[Data listing]
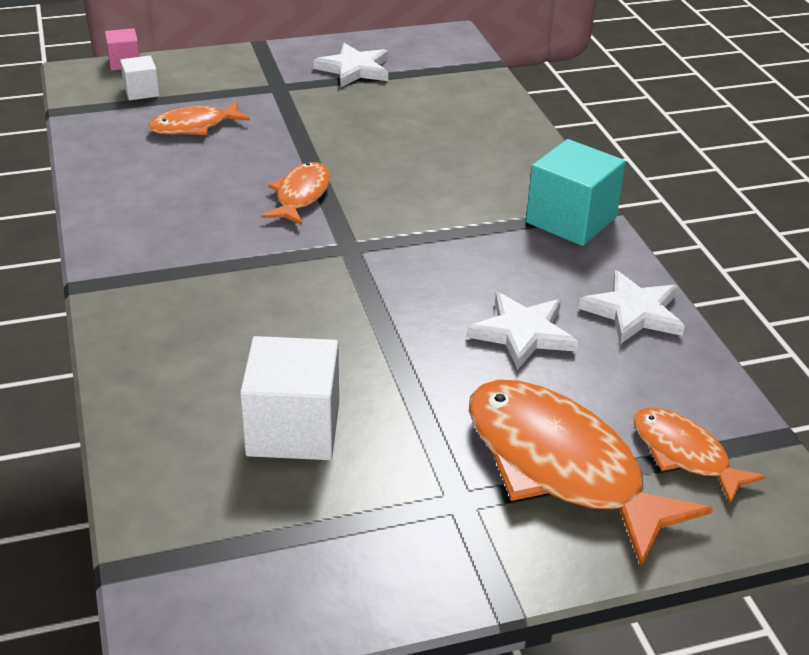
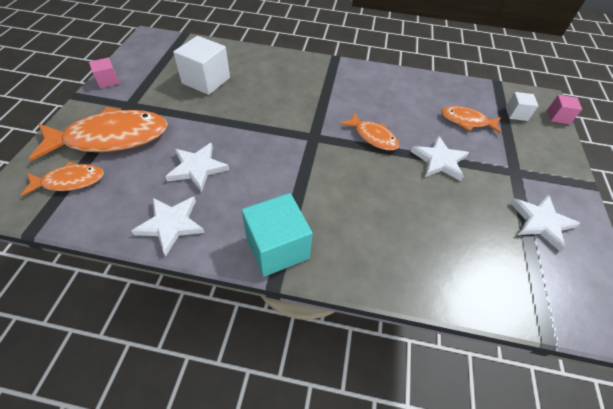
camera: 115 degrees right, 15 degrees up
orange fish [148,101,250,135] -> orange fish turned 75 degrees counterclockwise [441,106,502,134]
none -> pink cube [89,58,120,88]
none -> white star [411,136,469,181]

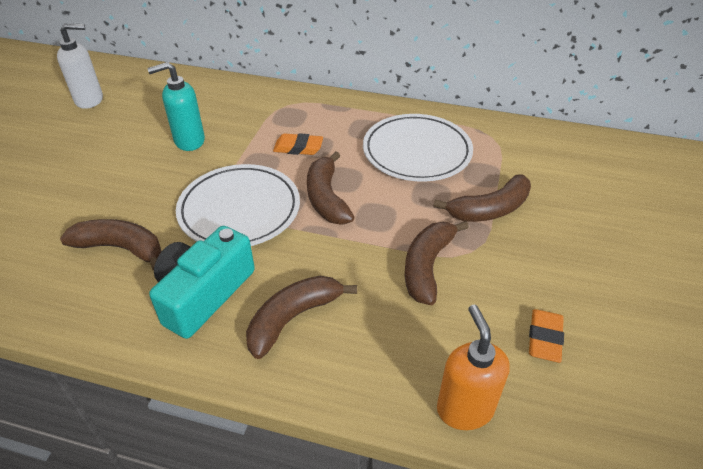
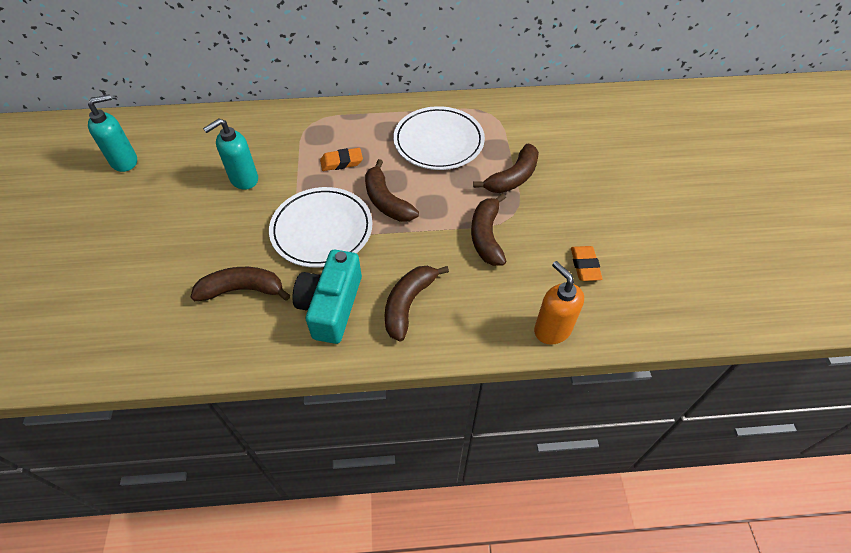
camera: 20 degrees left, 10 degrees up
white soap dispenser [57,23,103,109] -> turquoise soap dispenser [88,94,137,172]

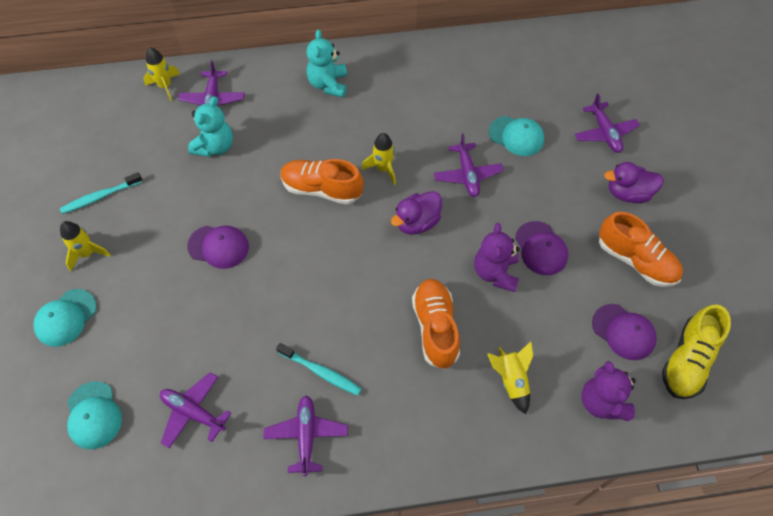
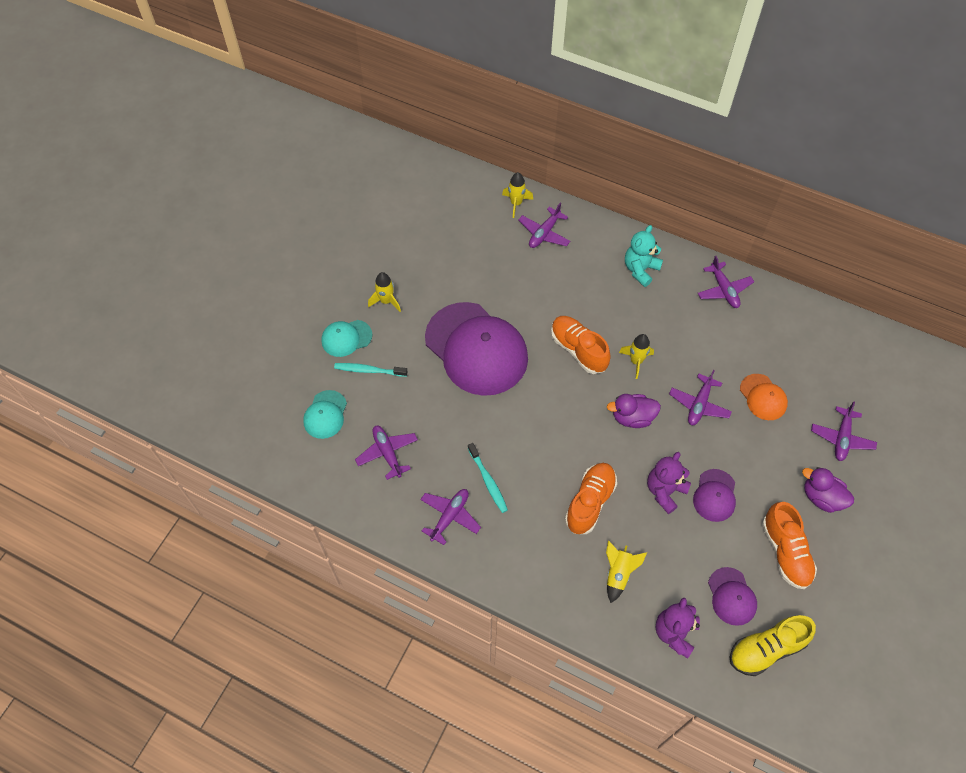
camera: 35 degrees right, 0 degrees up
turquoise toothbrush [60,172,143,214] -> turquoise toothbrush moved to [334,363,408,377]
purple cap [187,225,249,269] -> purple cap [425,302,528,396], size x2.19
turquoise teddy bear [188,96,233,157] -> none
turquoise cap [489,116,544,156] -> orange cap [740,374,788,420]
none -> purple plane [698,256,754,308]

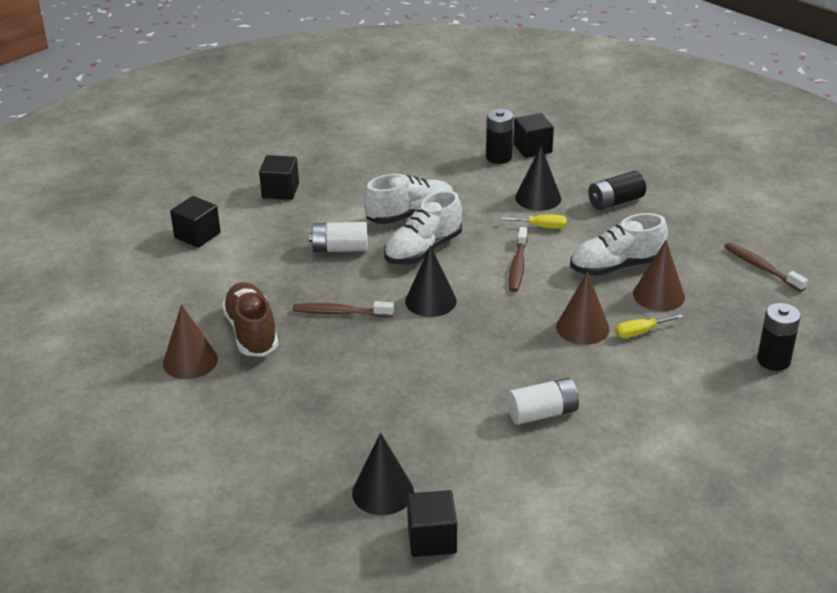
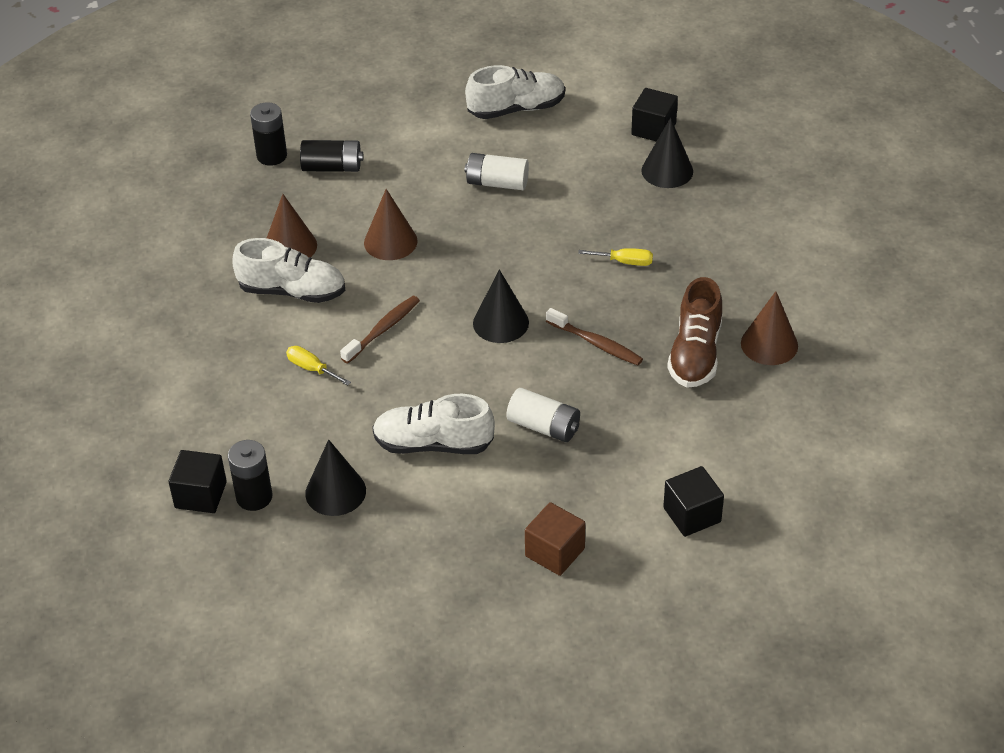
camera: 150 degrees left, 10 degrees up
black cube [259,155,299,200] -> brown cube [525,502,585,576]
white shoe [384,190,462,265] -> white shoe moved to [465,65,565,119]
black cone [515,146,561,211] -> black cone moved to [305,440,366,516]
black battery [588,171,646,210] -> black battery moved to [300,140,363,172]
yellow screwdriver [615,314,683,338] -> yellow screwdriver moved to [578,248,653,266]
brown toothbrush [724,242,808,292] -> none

[Exercise goal]
The records above need to be printed in full and exactly, without any of the pictures.

[Task result]
camera: 115 degrees right, 15 degrees up
orange fish [148,101,250,135] -> orange fish turned 75 degrees counterclockwise [441,106,502,134]
none -> pink cube [89,58,120,88]
none -> white star [411,136,469,181]

camera: 20 degrees left, 10 degrees up
white soap dispenser [57,23,103,109] -> turquoise soap dispenser [88,94,137,172]

camera: 35 degrees right, 0 degrees up
turquoise toothbrush [60,172,143,214] -> turquoise toothbrush moved to [334,363,408,377]
purple cap [187,225,249,269] -> purple cap [425,302,528,396], size x2.19
turquoise teddy bear [188,96,233,157] -> none
turquoise cap [489,116,544,156] -> orange cap [740,374,788,420]
none -> purple plane [698,256,754,308]

camera: 150 degrees left, 10 degrees up
black cube [259,155,299,200] -> brown cube [525,502,585,576]
white shoe [384,190,462,265] -> white shoe moved to [465,65,565,119]
black cone [515,146,561,211] -> black cone moved to [305,440,366,516]
black battery [588,171,646,210] -> black battery moved to [300,140,363,172]
yellow screwdriver [615,314,683,338] -> yellow screwdriver moved to [578,248,653,266]
brown toothbrush [724,242,808,292] -> none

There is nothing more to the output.